* Instructions for the task
Leave out the pictures and retype all the entries below exactly.

* Input for this task
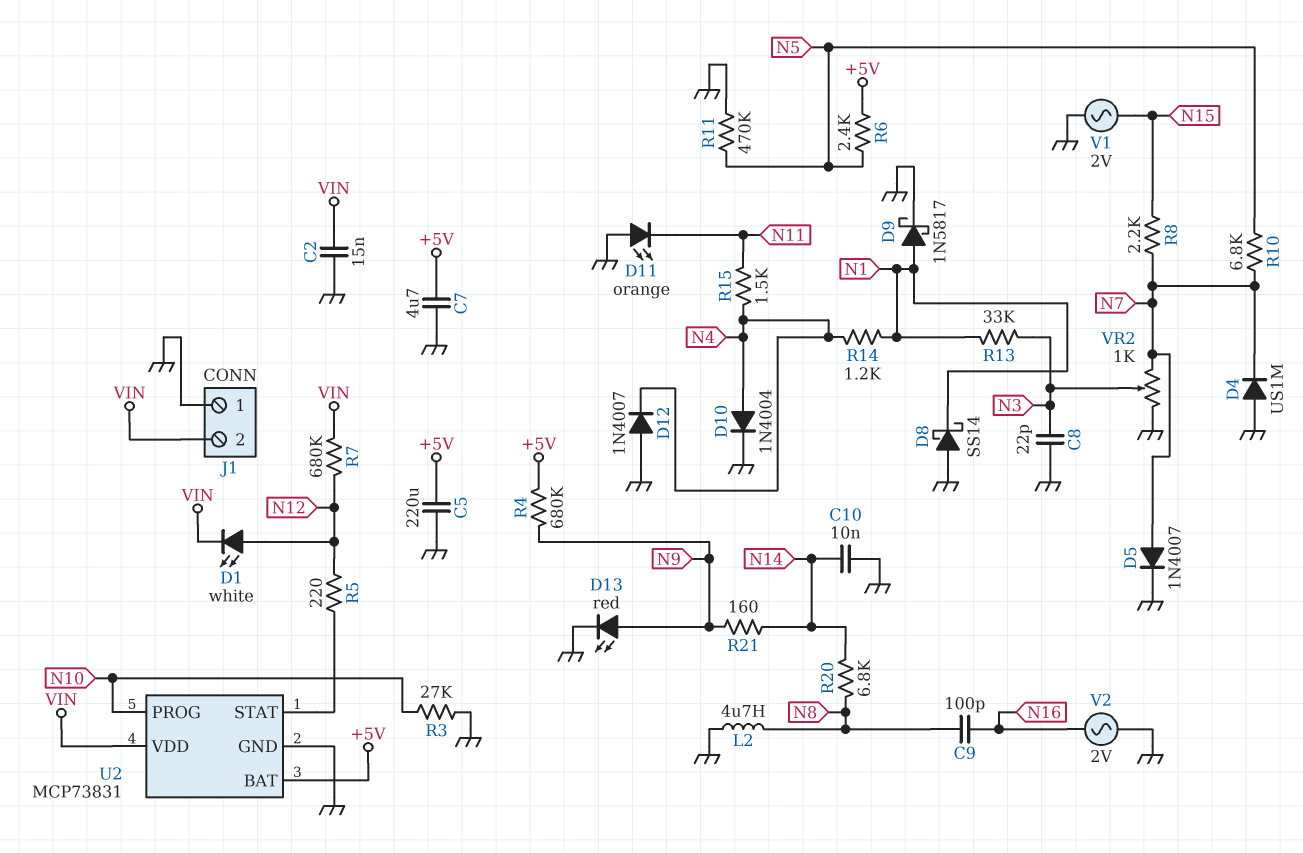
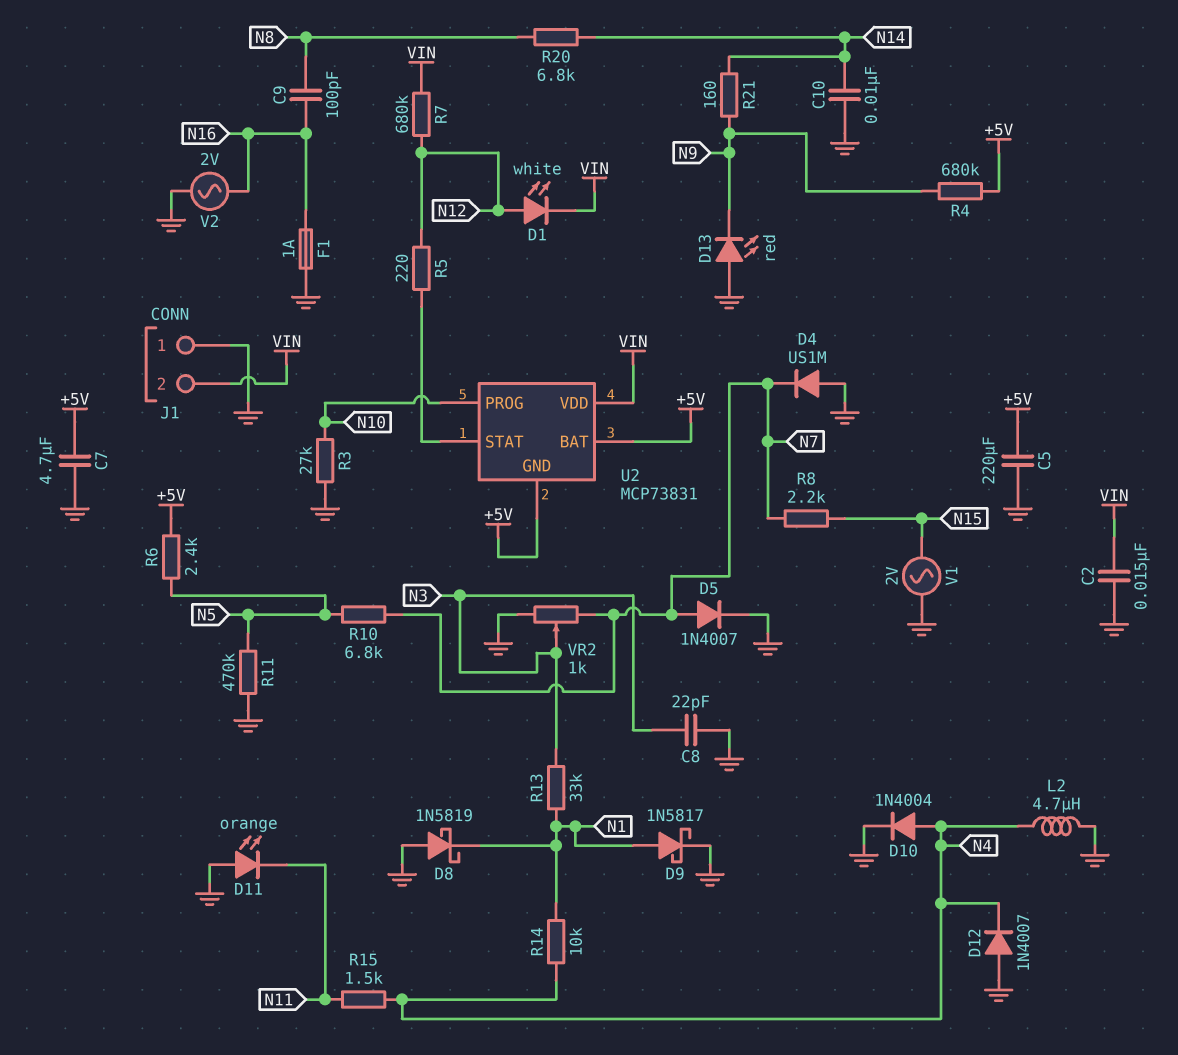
D8: schottky SS14 (A GND, K N1) -> schottky 1N5819 (A GND, K N1)
D13: LED red (A N9, K GND) -> LED red (A GND, K N9)
F1: none -> 1A (GND, N16)
L2: 4.7uH (GND, N8) -> 4.7uH (GND, N4)
R14: 1.2k (N1, N4) -> 10k (N1, N4)
U2 pin GND: GND -> +5V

* Response to the task
D8: schottky SS14 (A GND, K N1) -> schottky 1N5819 (A GND, K N1)
D13: LED red (A N9, K GND) -> LED red (A GND, K N9)
F1: none -> 1A (GND, N16)
L2: 4.7uH (GND, N8) -> 4.7uH (GND, N4)
R14: 1.2k (N1, N4) -> 10k (N1, N4)
U2 pin GND: GND -> +5V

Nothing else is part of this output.